Output word for word the lines from the one with "gray trapezoid: (467, 1185)" to the final line of the data, both ends included, but skip the pictures.

::: RECORDS SHOWN :::

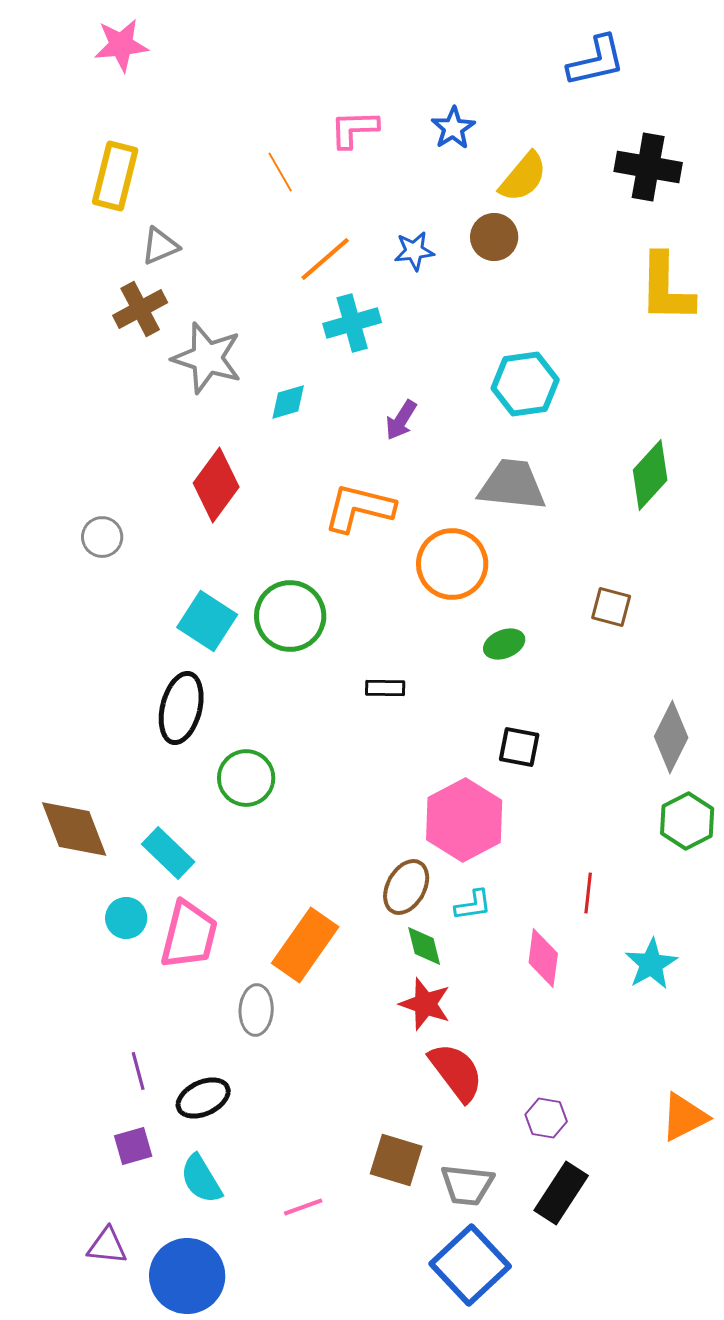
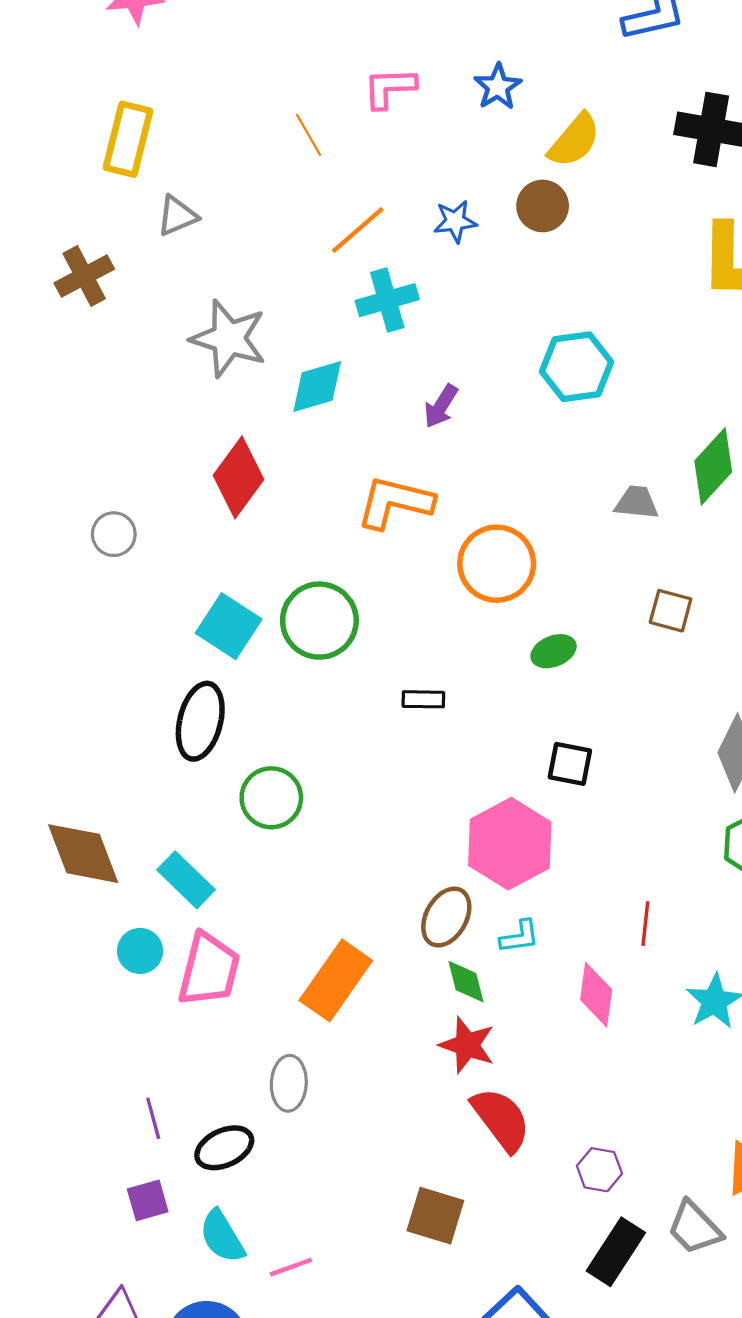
brown cross: (140, 309) -> (84, 276), moved
cyan diamond: (288, 402) -> (317, 386), size x1.4
gray trapezoid: (512, 485) -> (637, 502), moved, size x0.6
gray ellipse: (256, 1010) -> (289, 1083), moved
gray trapezoid: (467, 1185) -> (695, 1228), moved, turned 40
pink line: (303, 1207) -> (291, 1267), moved

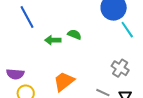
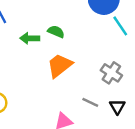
orange trapezoid: (64, 81) -> (60, 65), moved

:::

▶ [SOLVED EXERCISE]:
gray trapezoid: (467, 1185) -> (695, 1228), moved, turned 40
pink line: (303, 1207) -> (291, 1267), moved

orange trapezoid: (64, 81) -> (60, 65), moved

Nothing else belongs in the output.